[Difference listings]
::::

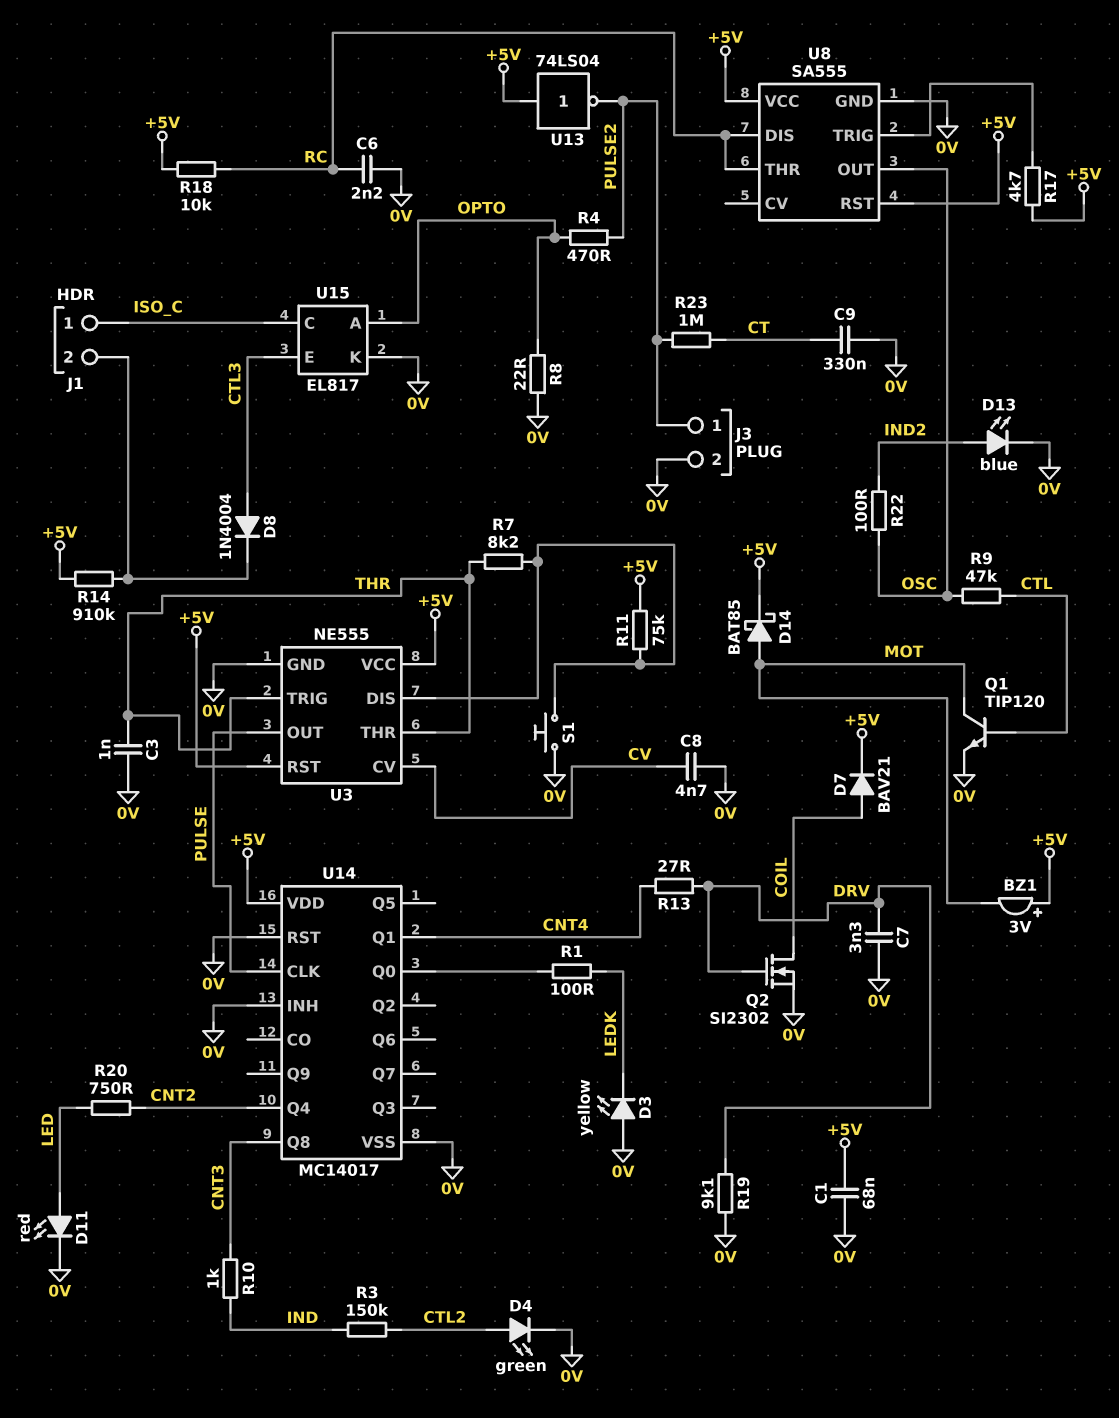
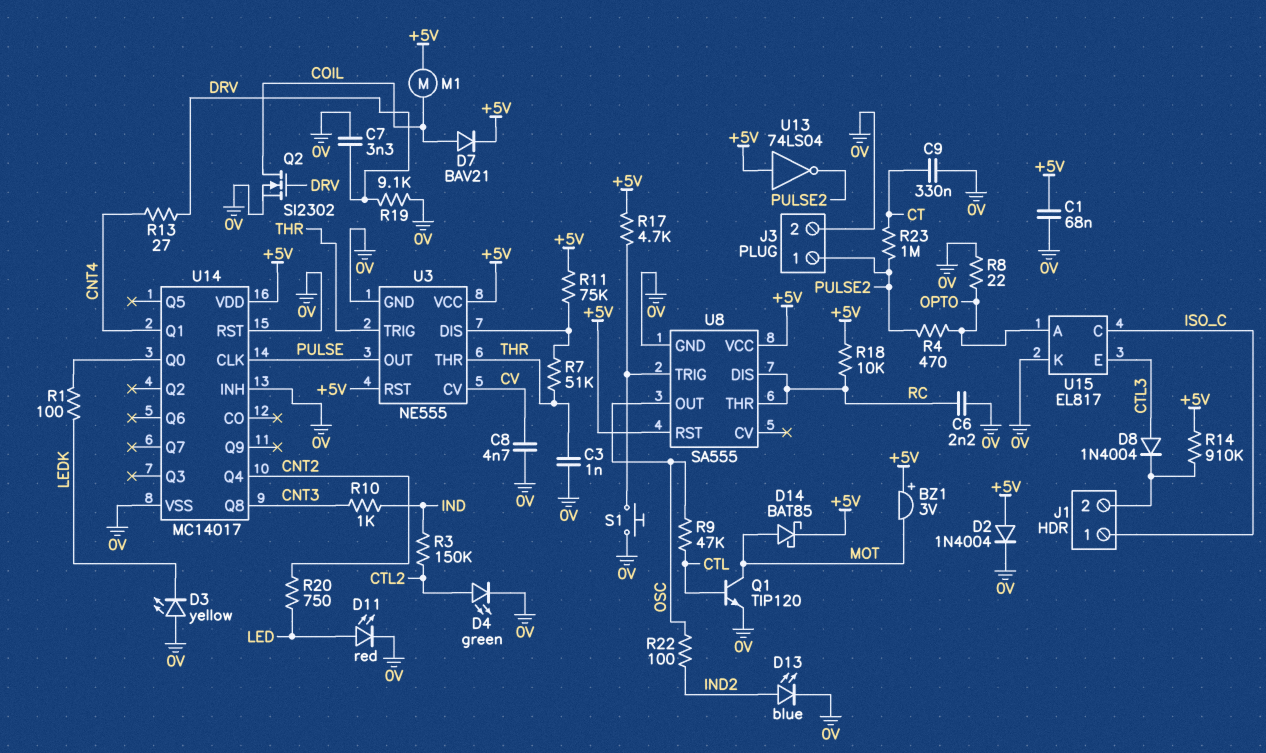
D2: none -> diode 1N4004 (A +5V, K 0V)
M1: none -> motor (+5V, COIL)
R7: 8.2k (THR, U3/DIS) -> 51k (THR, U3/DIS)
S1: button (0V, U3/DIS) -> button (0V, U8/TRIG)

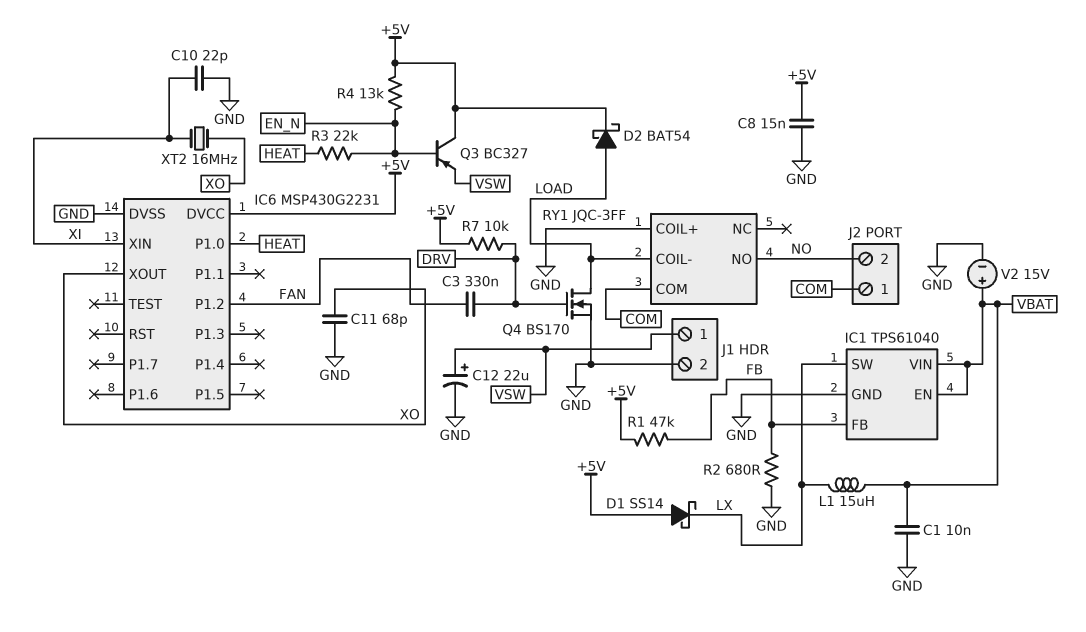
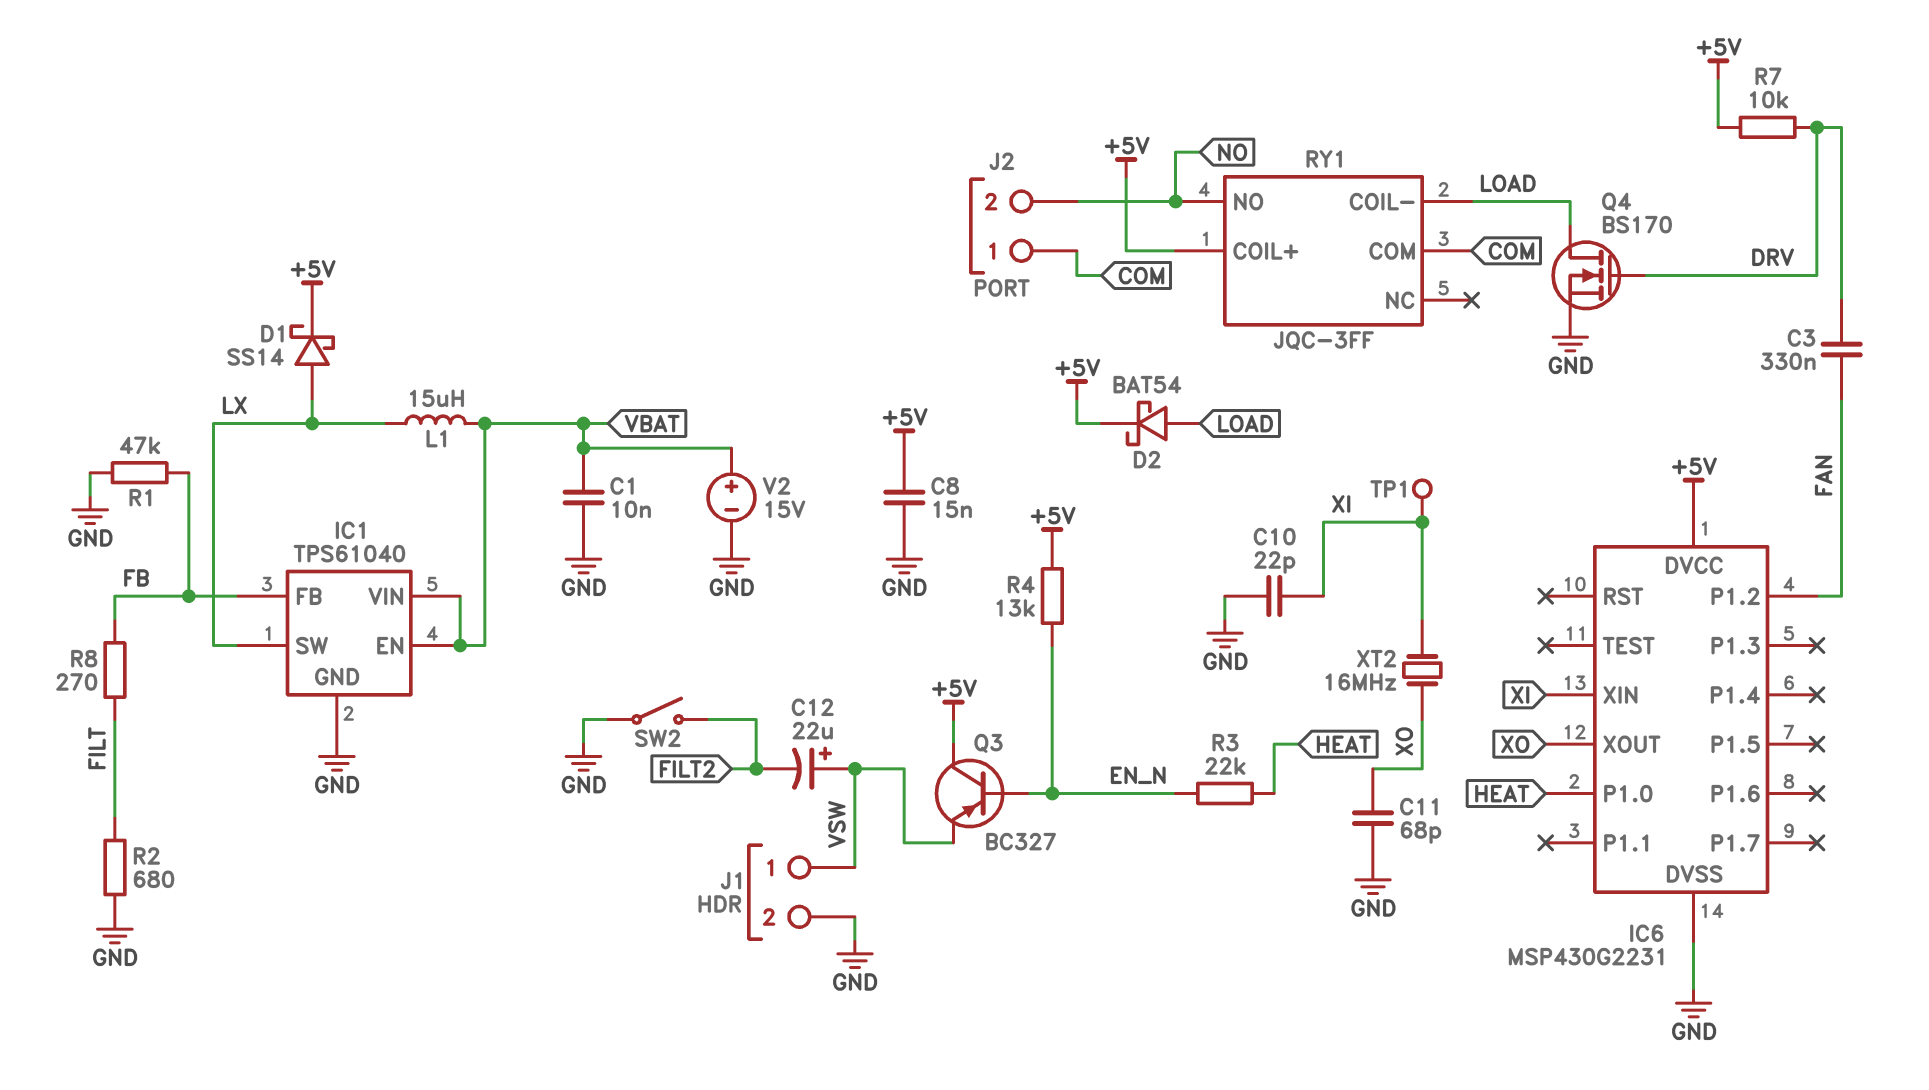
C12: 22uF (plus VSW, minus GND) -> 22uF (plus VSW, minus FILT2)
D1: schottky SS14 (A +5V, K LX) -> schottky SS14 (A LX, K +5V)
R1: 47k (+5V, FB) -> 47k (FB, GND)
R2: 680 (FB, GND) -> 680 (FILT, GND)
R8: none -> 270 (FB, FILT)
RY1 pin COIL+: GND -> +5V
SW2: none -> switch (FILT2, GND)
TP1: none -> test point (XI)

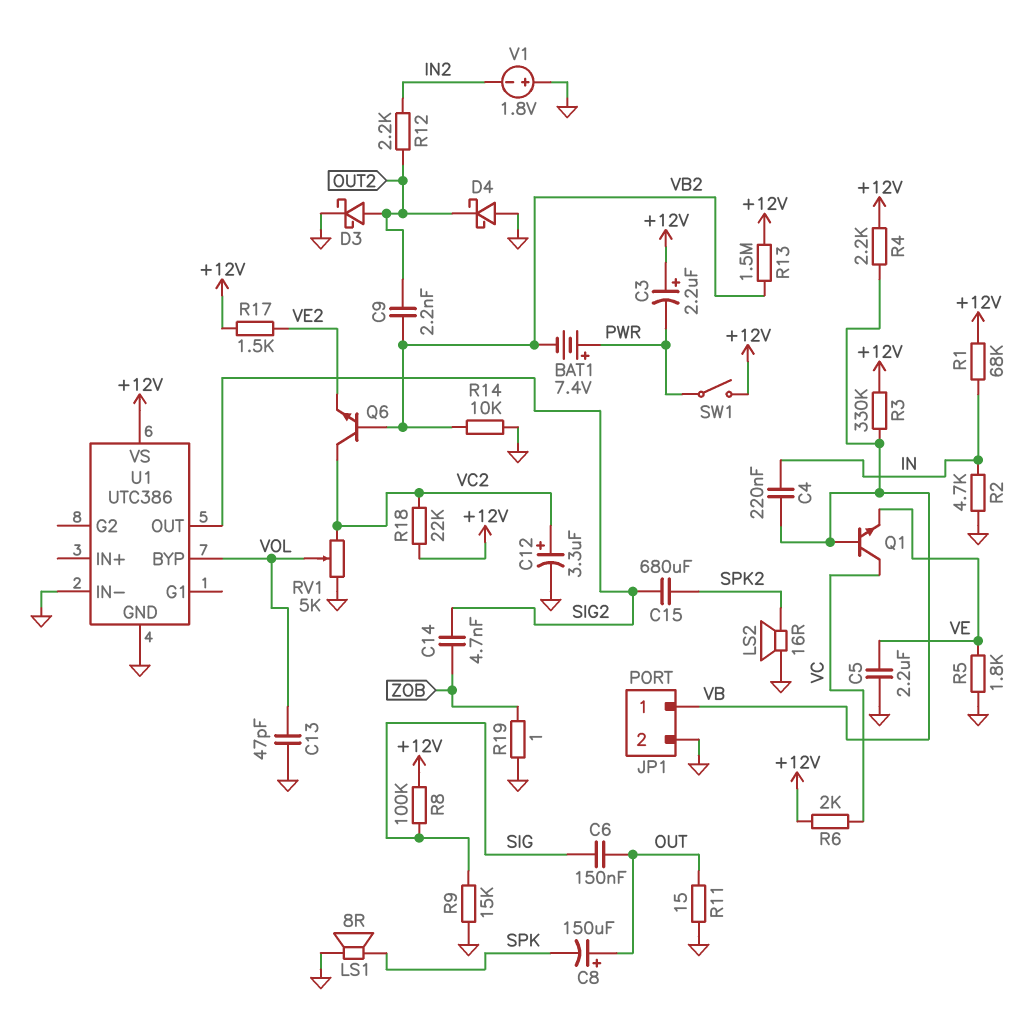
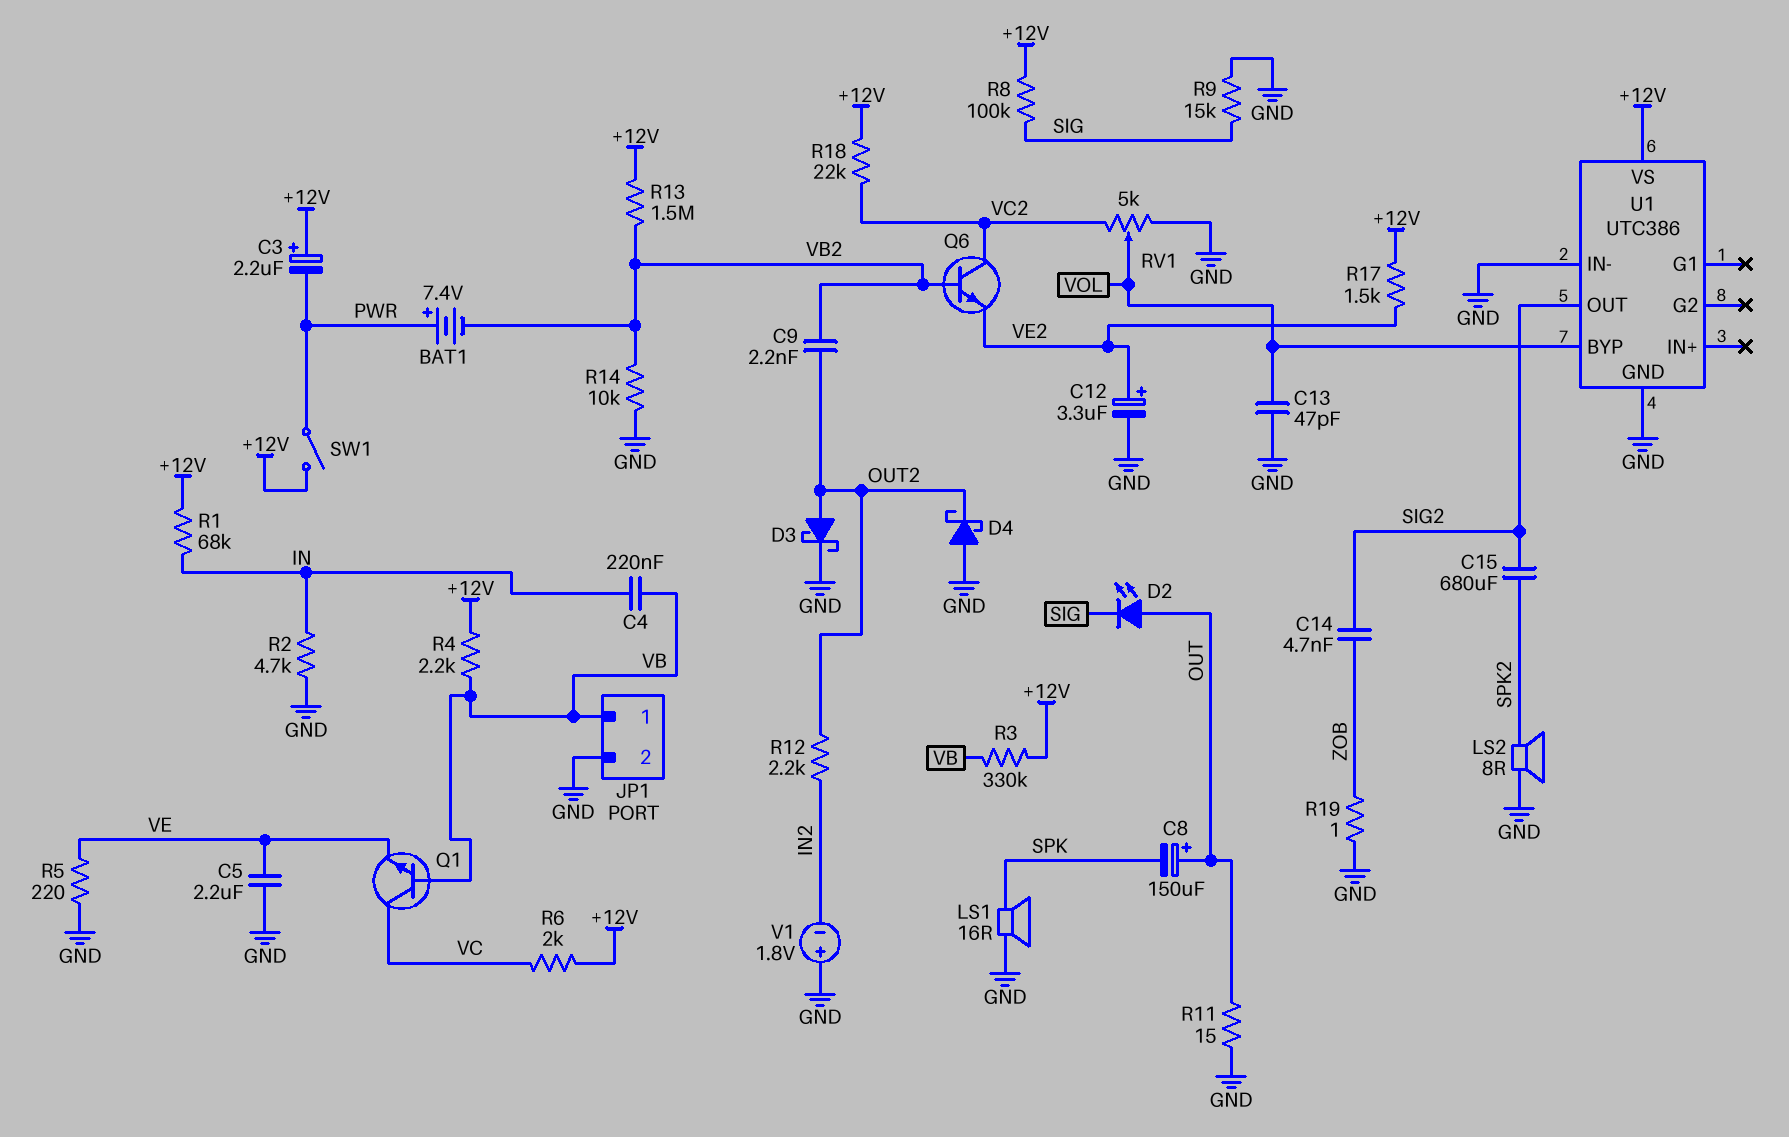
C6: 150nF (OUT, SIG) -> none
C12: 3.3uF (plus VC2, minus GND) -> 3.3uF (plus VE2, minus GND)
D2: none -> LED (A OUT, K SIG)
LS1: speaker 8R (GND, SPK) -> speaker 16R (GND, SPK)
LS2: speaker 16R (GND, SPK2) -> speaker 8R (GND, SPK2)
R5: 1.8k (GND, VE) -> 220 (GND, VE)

::::

> **Problem to work on**: Your response should consist solely of the lines from the one containing "D2: none -> LED (A OUT, K SIG)" to the end of the entries, both ends included, exactly as they appear.

> **Exercise answer**:
D2: none -> LED (A OUT, K SIG)
LS1: speaker 8R (GND, SPK) -> speaker 16R (GND, SPK)
LS2: speaker 16R (GND, SPK2) -> speaker 8R (GND, SPK2)
R5: 1.8k (GND, VE) -> 220 (GND, VE)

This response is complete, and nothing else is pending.